··· RECORDS FOR THIS EXERCISE ···

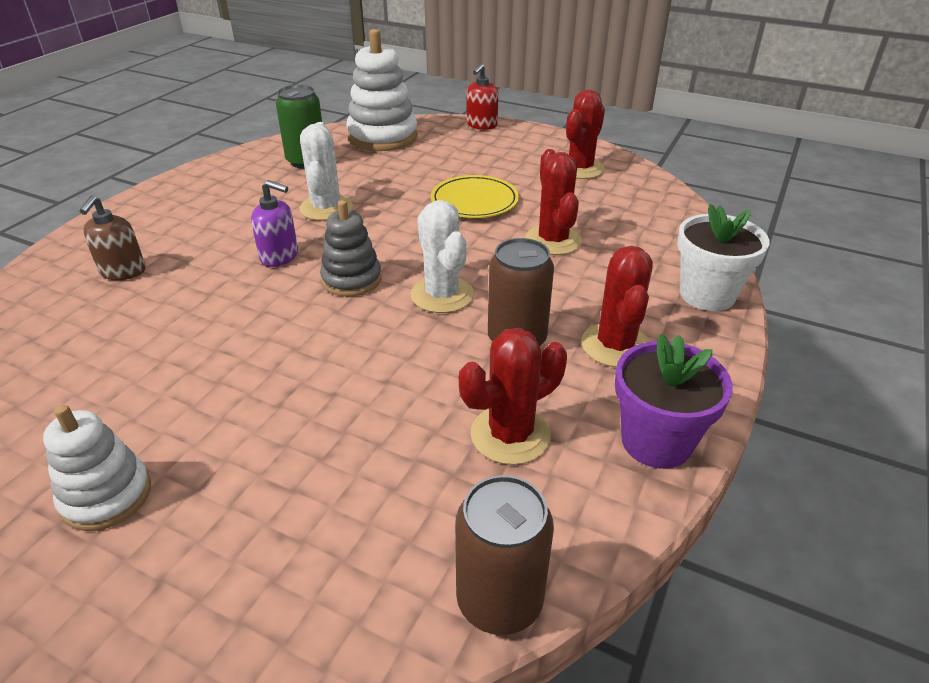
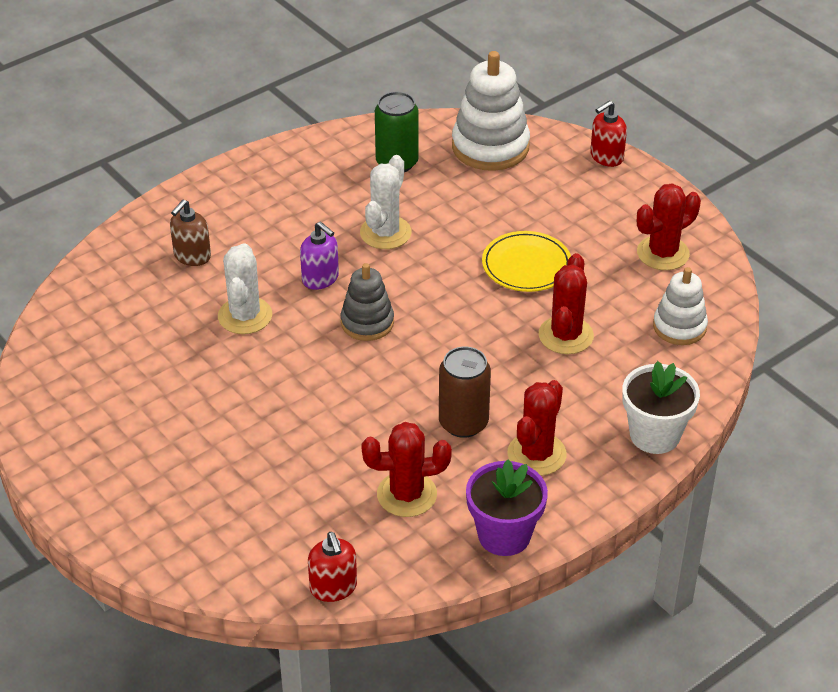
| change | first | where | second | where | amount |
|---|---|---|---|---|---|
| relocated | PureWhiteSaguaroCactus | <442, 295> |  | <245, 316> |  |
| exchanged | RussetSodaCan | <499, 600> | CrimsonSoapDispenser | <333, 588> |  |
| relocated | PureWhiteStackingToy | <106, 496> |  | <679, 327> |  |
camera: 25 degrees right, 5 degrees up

···

- [BRIEF]: An exact repeat of all the data is required, pictures excluded.

- [COMPLETED TASK]:
| change | first | where | second | where | amount |
|---|---|---|---|---|---|
| relocated | PureWhiteSaguaroCactus | <442, 295> |  | <245, 316> |  |
| exchanged | RussetSodaCan | <499, 600> | CrimsonSoapDispenser | <333, 588> |  |
| relocated | PureWhiteStackingToy | <106, 496> |  | <679, 327> |  |
camera: 25 degrees right, 5 degrees up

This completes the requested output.